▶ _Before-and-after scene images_
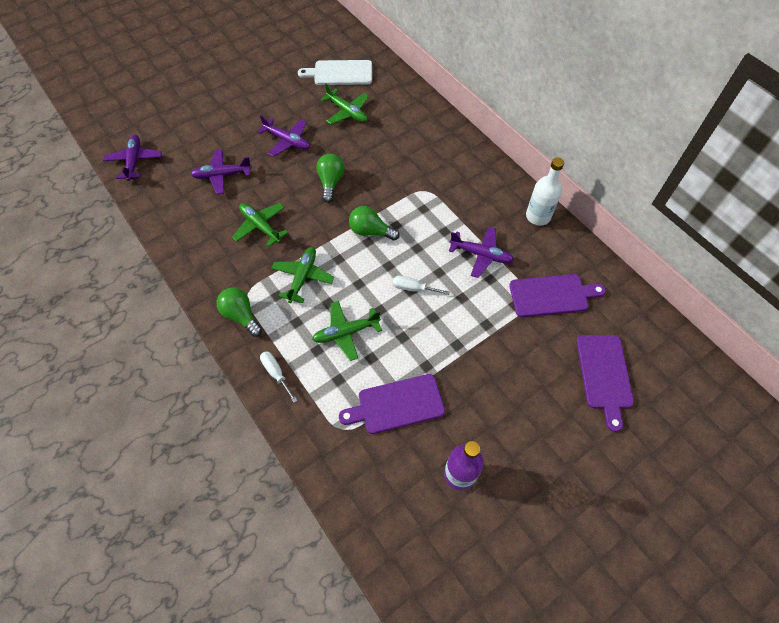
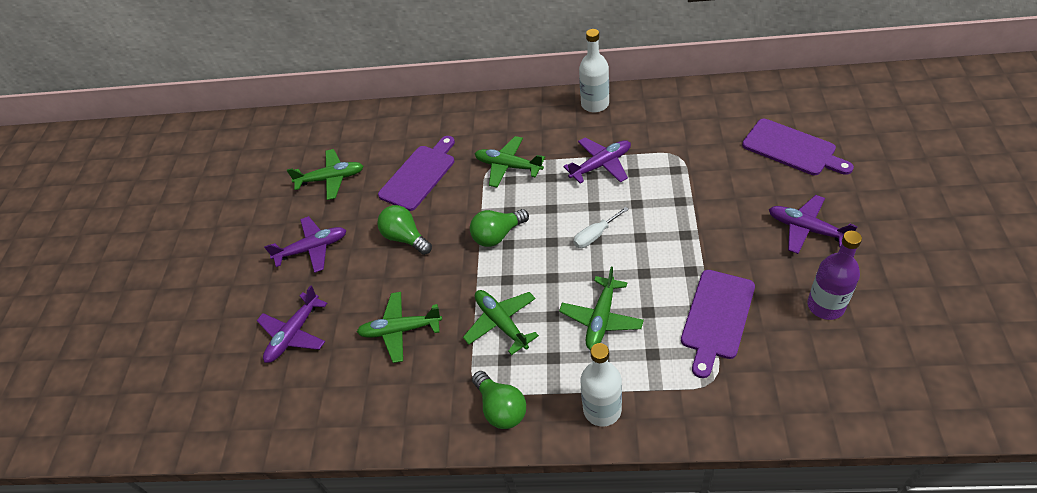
camera: 45 degrees left, 10 degrees down
purple plane [103,134,162,181] -> purple plane moved to [769,195,858,254]
green light bulb [216,287,262,337] -> green light bulb turned 120 degrees counterclockwise [472,371,526,429]
white screwdriver [260,351,298,403] -> white bottle [580,343,622,426]
white cutting board [298,60,372,85] -> none
purple cutting board [509,274,606,317] -> purple cutting board moved to [378,136,455,211]
none -> green plane [475,136,545,187]

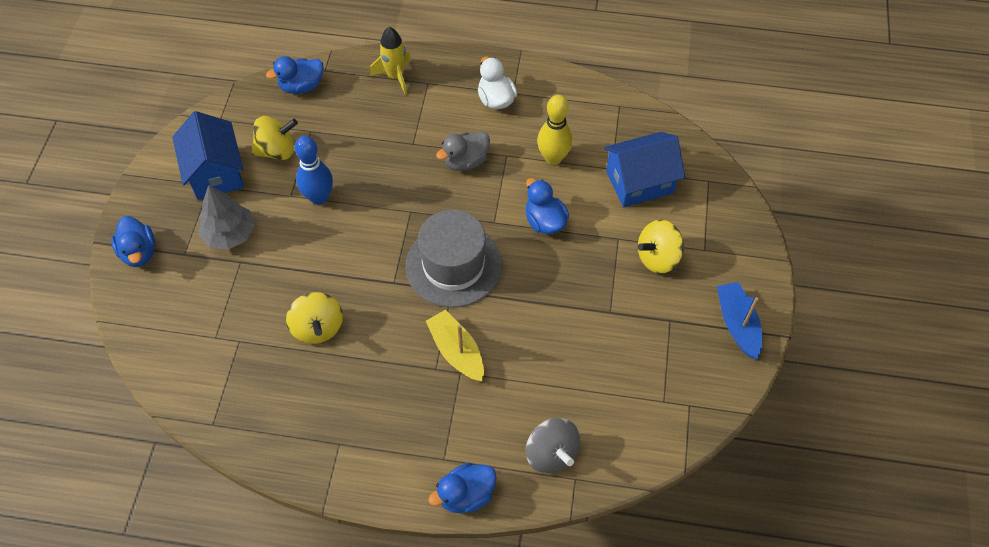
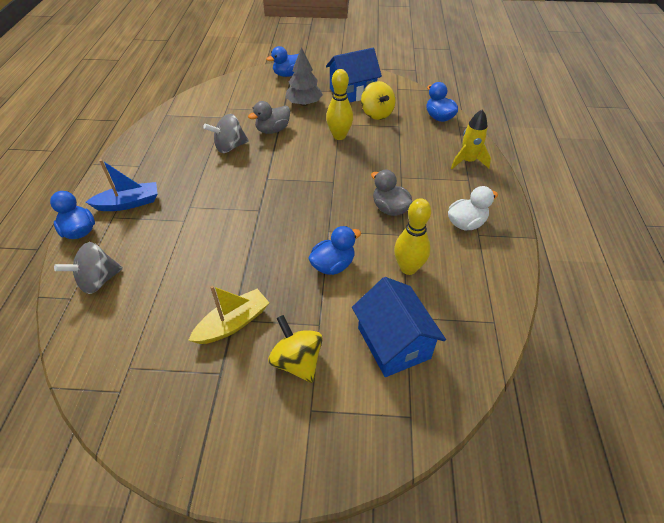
camera: 85 degrees right, 10 degrees down
yellow spinning top [286,292,343,344] -> grey spinning top [203,114,249,153]
blue bowling pin [294,136,333,205] -> yellow bowling pin [326,69,353,140]
grey hat [406,210,502,307] -> none
yellow boat [426,310,484,382] -> yellow boat moved to [188,285,269,344]
blue boat [717,282,762,359] -> blue boat moved to [86,159,158,211]
none -> grey duck [248,101,290,134]

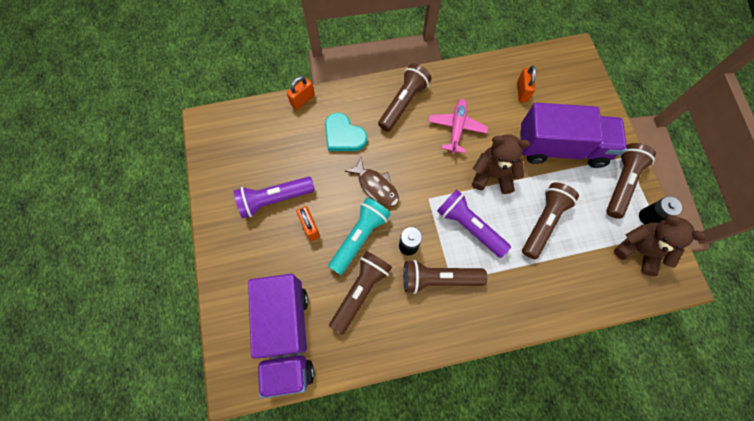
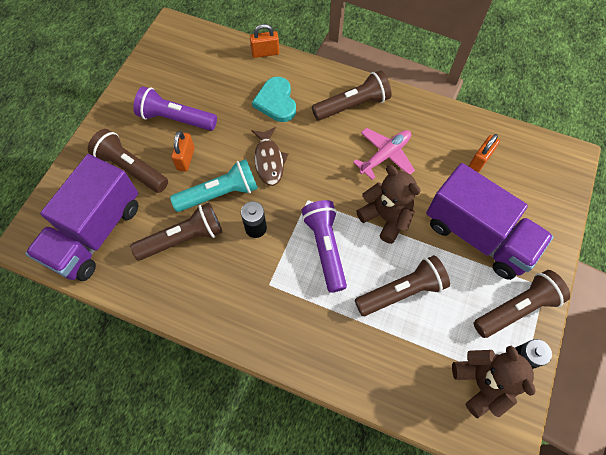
camera: 35 degrees right, 5 degrees down
brown flashlight [403,260,487,294] -> brown flashlight moved to [88,129,168,193]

▶ _Work request_
Output nothing except an exact copy of the records above, with the images left out.

▶ _Solution for this problem_
camera: 45 degrees left, 10 degrees down
purple plane [103,134,162,181] -> purple plane moved to [769,195,858,254]
green light bulb [216,287,262,337] -> green light bulb turned 120 degrees counterclockwise [472,371,526,429]
white screwdriver [260,351,298,403] -> white bottle [580,343,622,426]
white cutting board [298,60,372,85] -> none
purple cutting board [509,274,606,317] -> purple cutting board moved to [378,136,455,211]
none -> green plane [475,136,545,187]

camera: 85 degrees right, 10 degrees down
yellow spinning top [286,292,343,344] -> grey spinning top [203,114,249,153]
blue bowling pin [294,136,333,205] -> yellow bowling pin [326,69,353,140]
grey hat [406,210,502,307] -> none
yellow boat [426,310,484,382] -> yellow boat moved to [188,285,269,344]
blue boat [717,282,762,359] -> blue boat moved to [86,159,158,211]
none -> grey duck [248,101,290,134]

camera: 35 degrees right, 5 degrees down
brown flashlight [403,260,487,294] -> brown flashlight moved to [88,129,168,193]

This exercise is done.